* [AVAILABLE DATA]
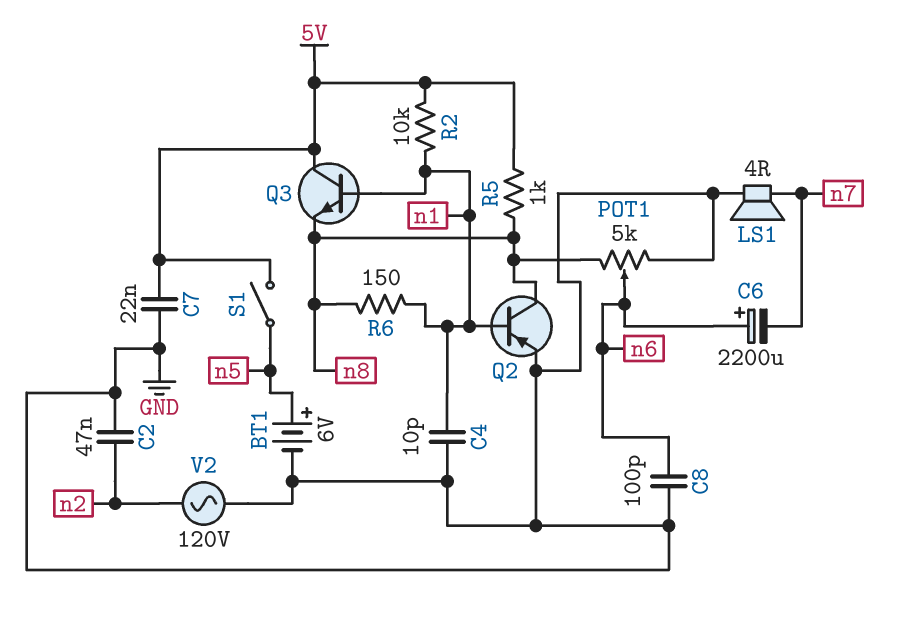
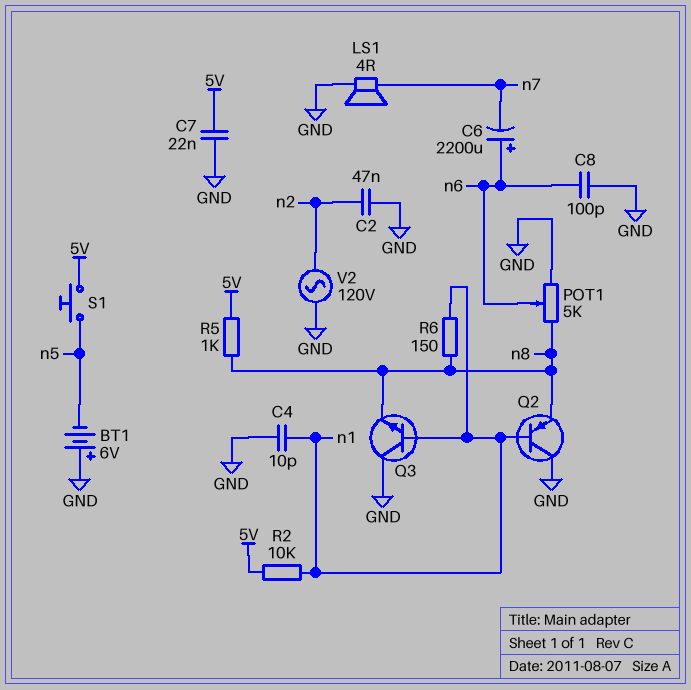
BT1: 6V (plus n5, minus GND) -> 6V (plus GND, minus n5)
Q2: PNP (B n1, C n8, E GND) -> PNP (B n1, C GND, E n8)
Q3: NPN (B n1, C 5V, E n8) -> NPN (B n1, C GND, E n8)
S1: switch (5V, n5) -> button (5V, n5)

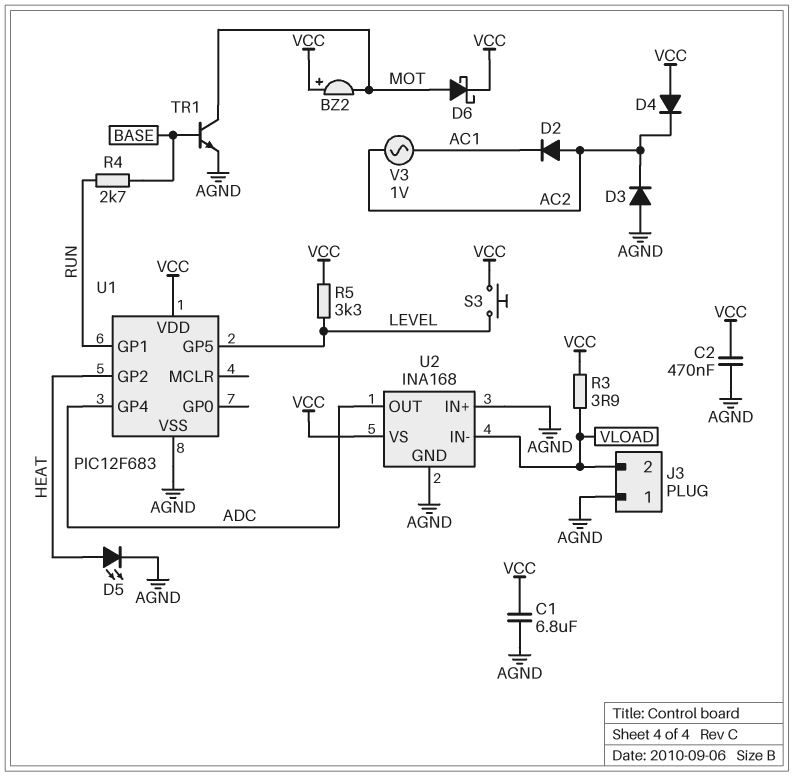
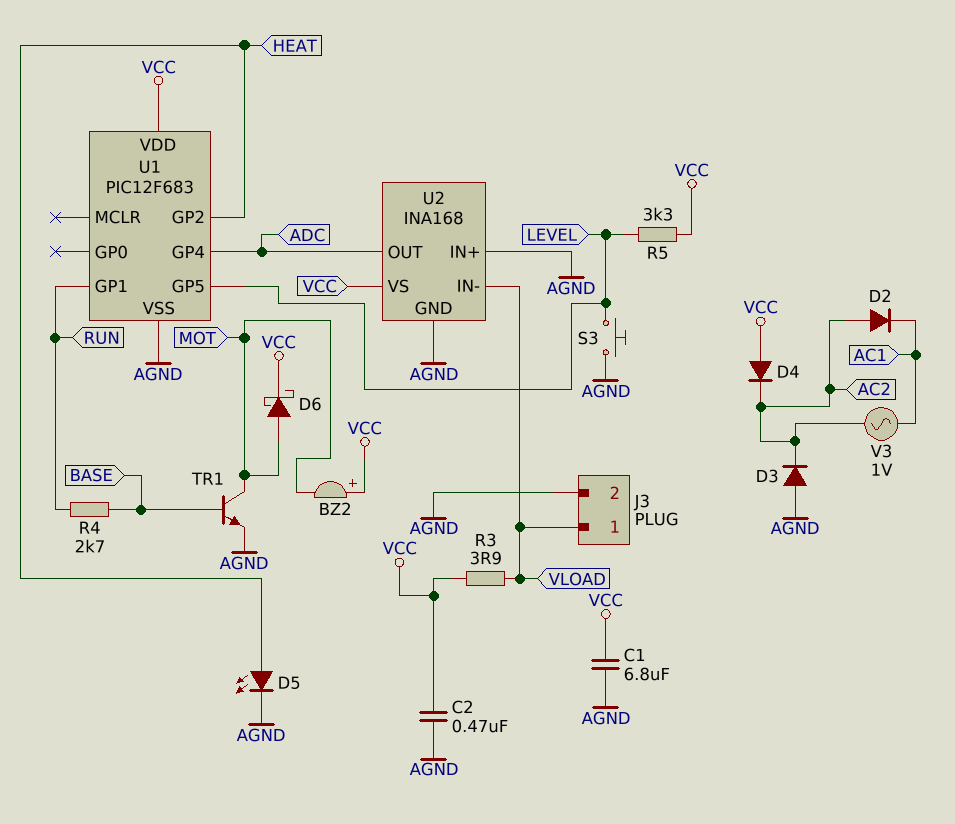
J3 pin 1: AGND -> VLOAD
J3 pin 2: VLOAD -> AGND
S3: button (LEVEL, VCC) -> button (AGND, LEVEL)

* [ASSIGNED TASK] Write out the lines from the line with "Q2: PNP (B n1, C" through the end of the records exactly; do not include pictures or any other lines.

* [RESPONSE BELOW]
Q2: PNP (B n1, C n8, E GND) -> PNP (B n1, C GND, E n8)
Q3: NPN (B n1, C 5V, E n8) -> NPN (B n1, C GND, E n8)
S1: switch (5V, n5) -> button (5V, n5)

J3 pin 1: AGND -> VLOAD
J3 pin 2: VLOAD -> AGND
S3: button (LEVEL, VCC) -> button (AGND, LEVEL)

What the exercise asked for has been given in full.